**WHAT THE TASK REQUIRES:** A single figure is required: the number of lines in the data below that hold the word "bottle".

++++++

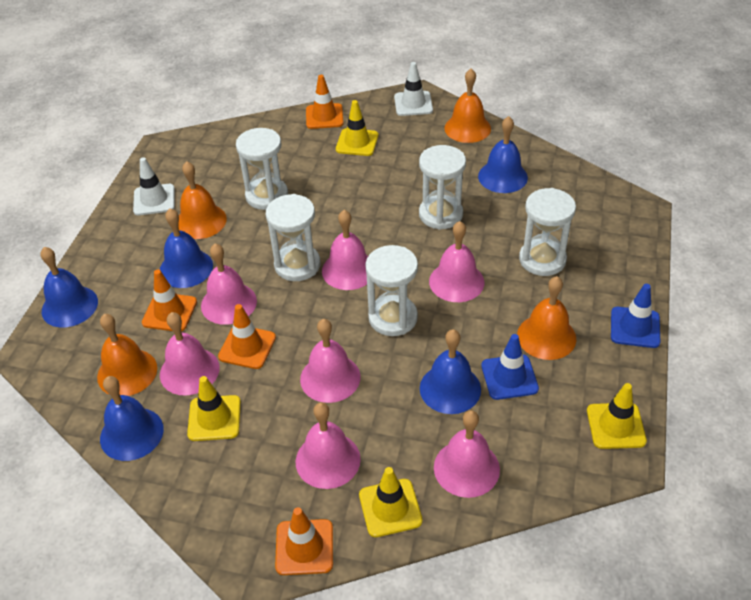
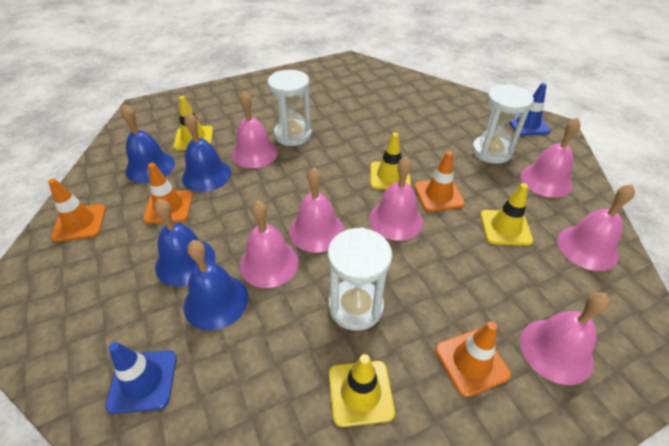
blue bell: [40,247,98,328] [100,376,164,461] [160,209,213,288] [420,329,481,414] [478,116,528,193] = 5 -> [121,104,175,183] [154,199,216,287] [182,112,231,192] [184,240,248,330] = 4
orange bell: [97,314,157,396] [178,161,227,239] [444,69,491,143] [517,276,576,360] = 4 -> none = 0
white hourglass: [236,128,288,210] [266,194,321,281] [365,245,418,336] [419,145,466,230] [519,188,576,276] = 5 -> [267,70,312,146] [328,228,392,331] [472,84,534,164] = 3
white traffic cone: [133,157,175,215] [394,62,433,116] = 2 -> none = 0

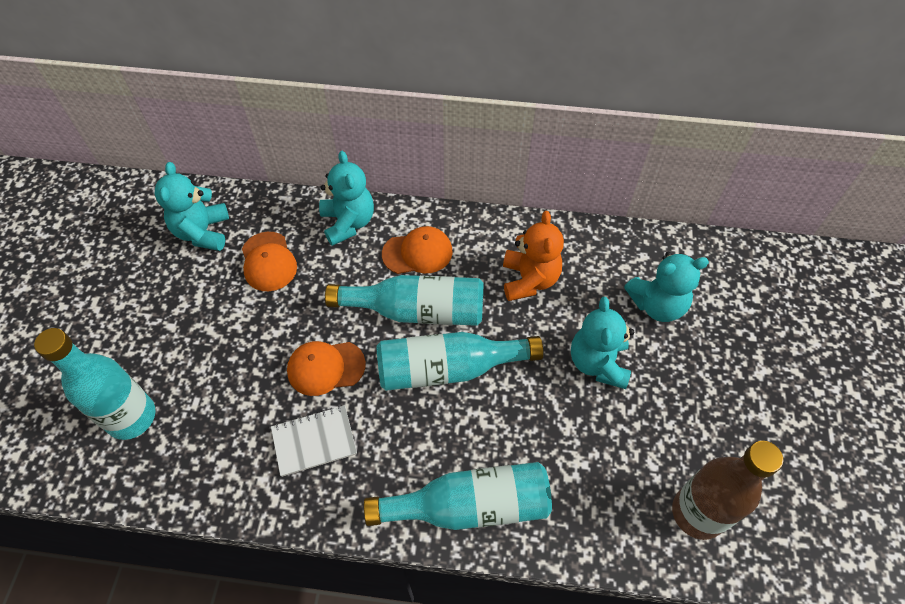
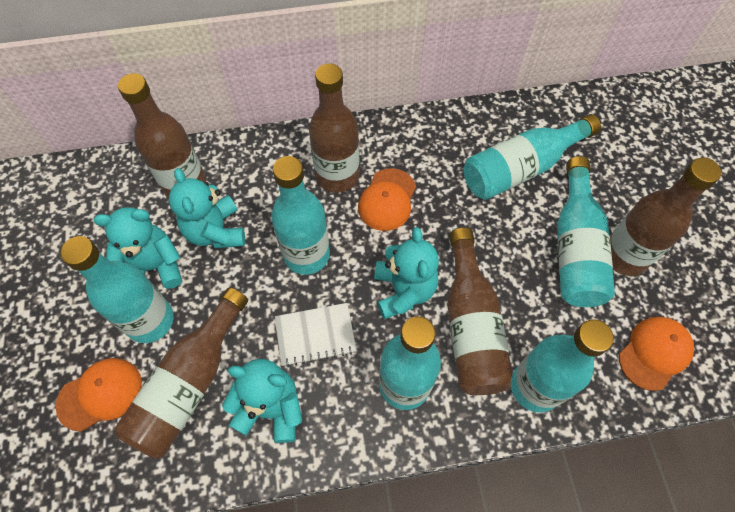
brown bottle: [672,441,783,540] = 1 -> [114,287,248,459] [118,73,206,198] [309,63,359,193] [447,228,514,395] [610,158,721,276] = 5
orange teddy bear: [503,211,564,301] = 1 -> none = 0
turquoise bottle: [34,328,156,440] [325,275,484,326] [364,462,552,530] [376,332,544,391] = 4 -> [61,236,174,343] [271,156,330,275] [379,316,441,410] [464,114,601,200] [511,319,614,413] [557,156,615,307] = 6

++++++

**SOLUTION BELOW:** 2